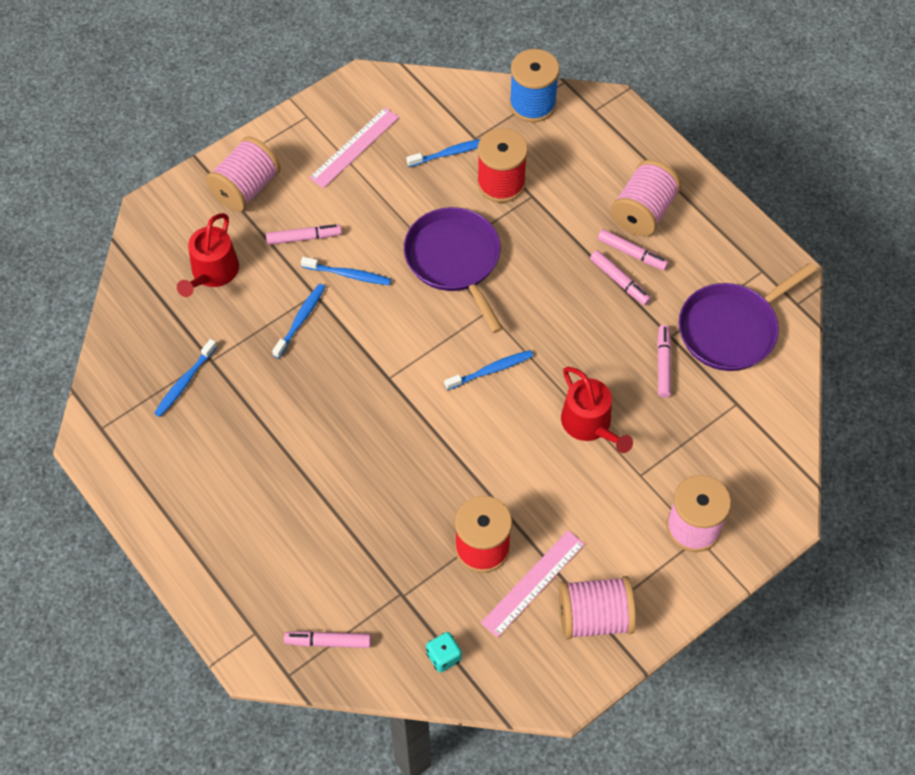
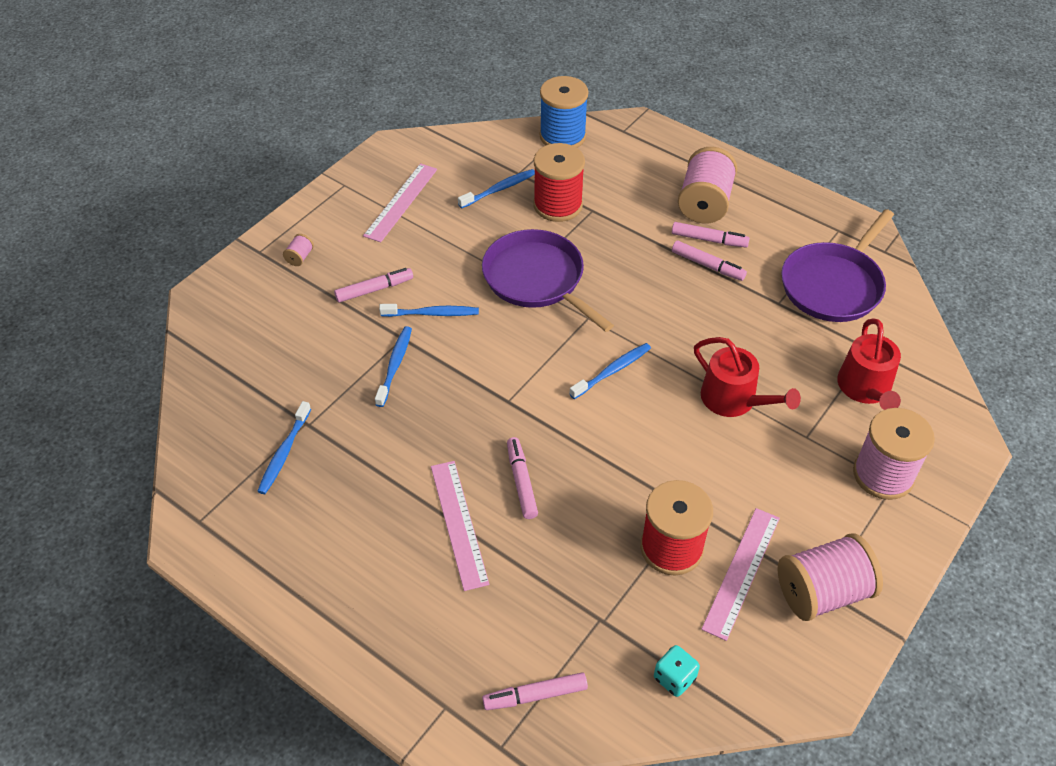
camera: 15 degrees left, 10 degrees down
(212, 272) = (286, 340): red watering can -> red watering can (865, 388)
(246, 188) = (300, 257): pink spool -> pink spool, size x0.41
(312, 482) = (458, 523): none -> pink ruler
(663, 364) = (782, 329): pink marker -> pink marker (521, 482)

--*--

▶ **WHAT IS REQUIRED**: Copy the material shown above in full and exactly. Skip the pictures.

▶ **SOLUTION**:
camera: 15 degrees left, 10 degrees down
(212, 272) = (286, 340): red watering can -> red watering can (865, 388)
(246, 188) = (300, 257): pink spool -> pink spool, size x0.41
(312, 482) = (458, 523): none -> pink ruler
(663, 364) = (782, 329): pink marker -> pink marker (521, 482)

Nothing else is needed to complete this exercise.